DATA RECORDS —
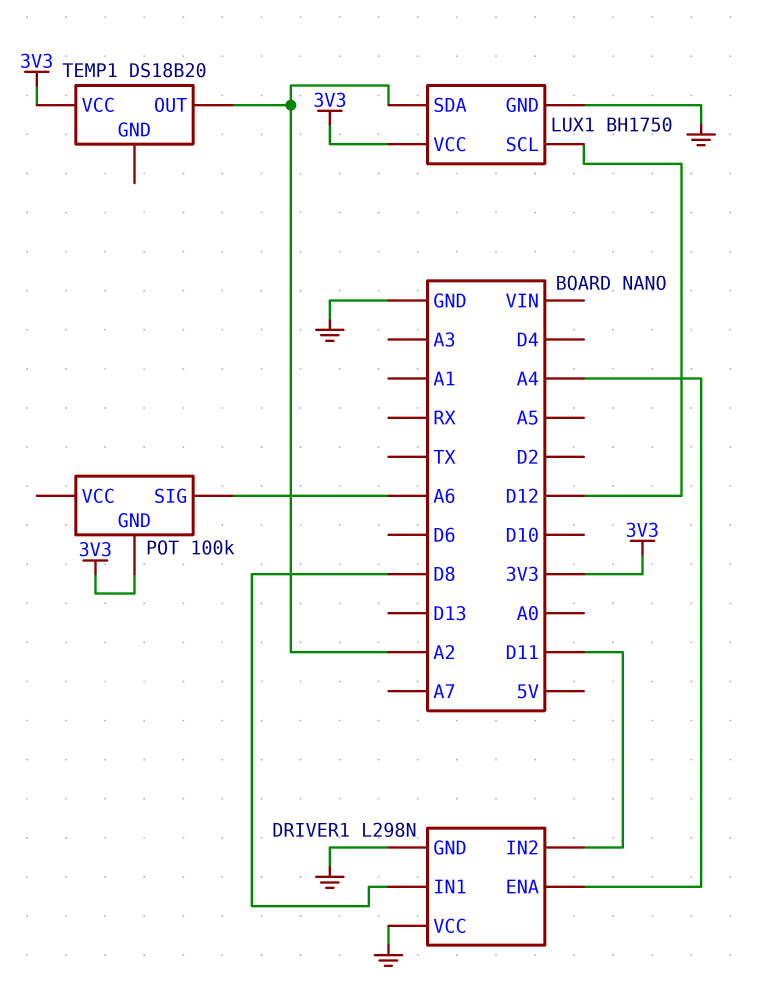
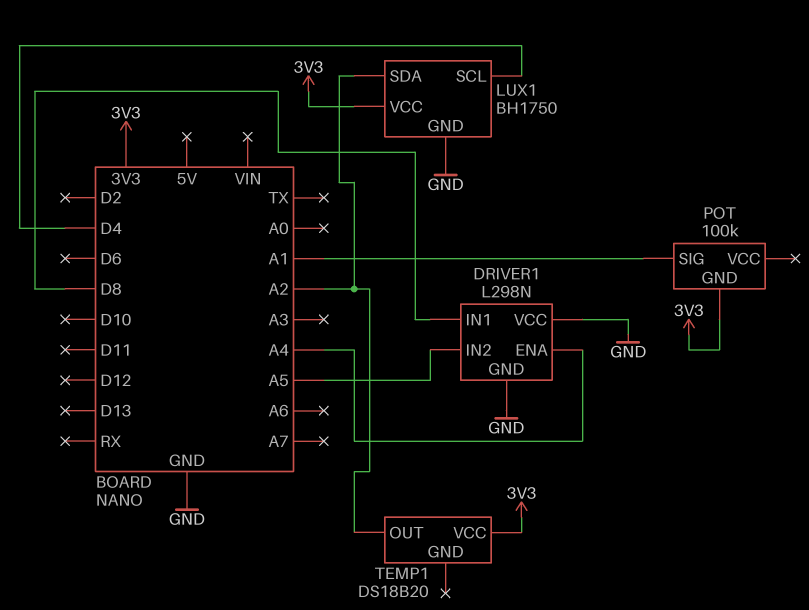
DRIVER1 pin IN2: D11 -> A5
LUX1 pin SCL: D12 -> D4
POT pin SIG: A6 -> A1

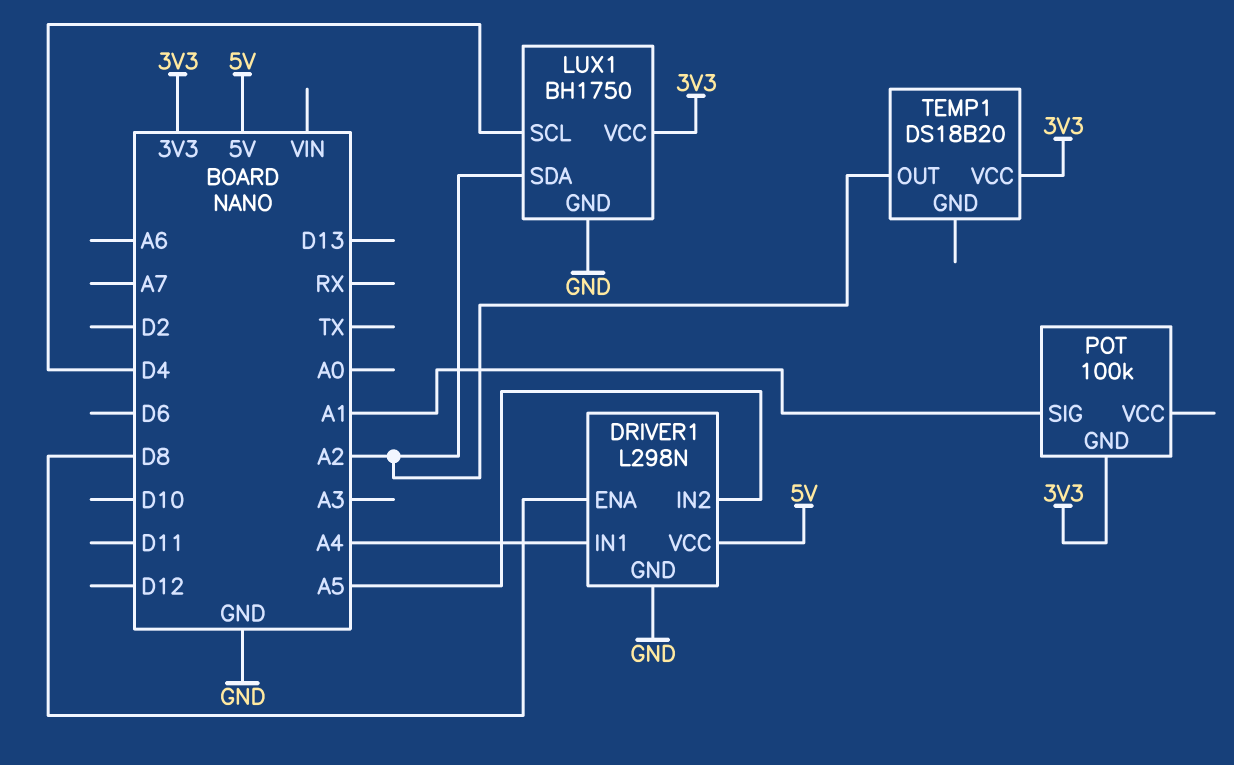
DRIVER1 pin ENA: A4 -> D8
DRIVER1 pin IN1: D8 -> A4
DRIVER1 pin VCC: GND -> 5V

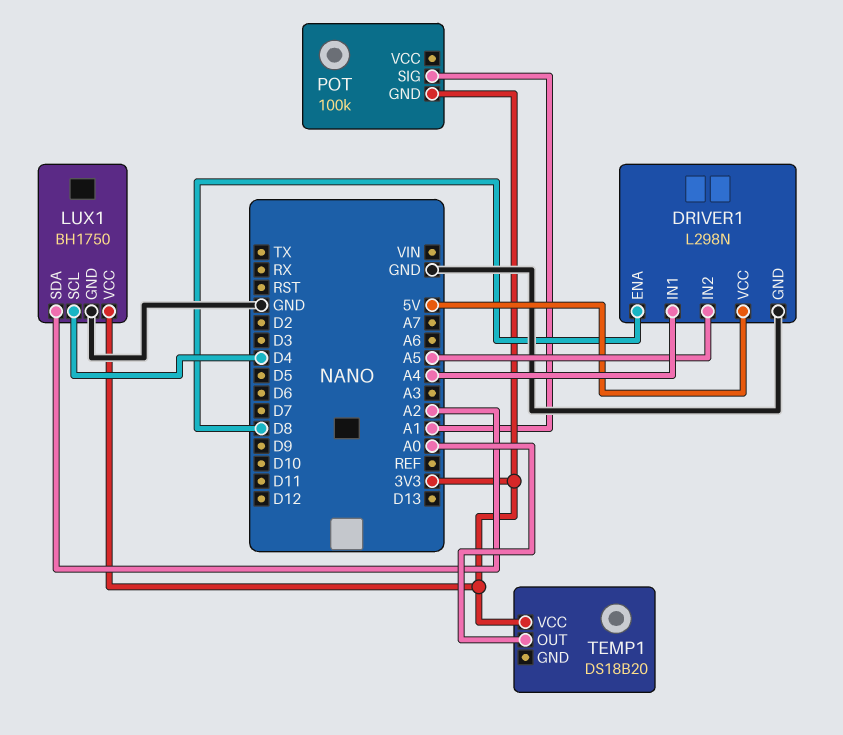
TEMP1 pin OUT: A2 -> A0

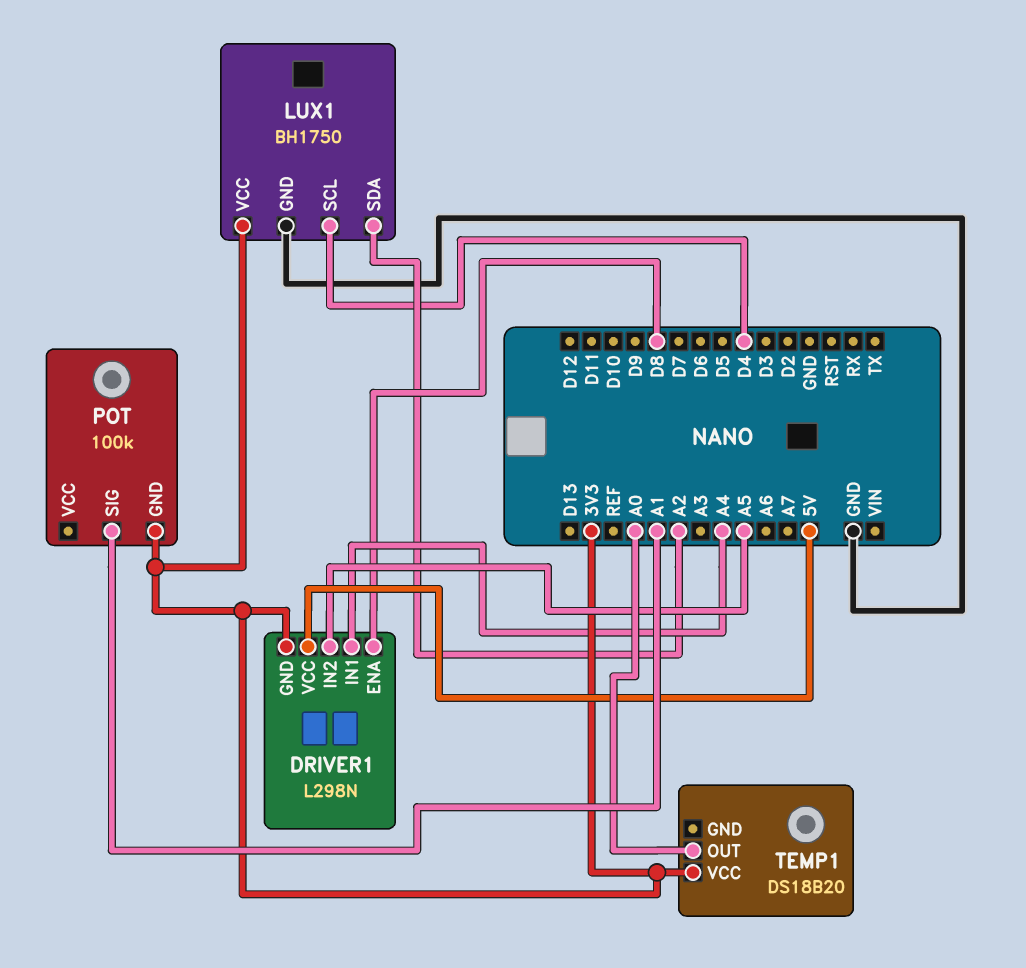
DRIVER1 pin GND: GND -> 3V3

ACTIVITY —
Without the images, write out all of the records exactly.

EXERCISE SOLUTION —
DRIVER1 pin IN2: D11 -> A5
LUX1 pin SCL: D12 -> D4
POT pin SIG: A6 -> A1

DRIVER1 pin ENA: A4 -> D8
DRIVER1 pin IN1: D8 -> A4
DRIVER1 pin VCC: GND -> 5V

TEMP1 pin OUT: A2 -> A0

DRIVER1 pin GND: GND -> 3V3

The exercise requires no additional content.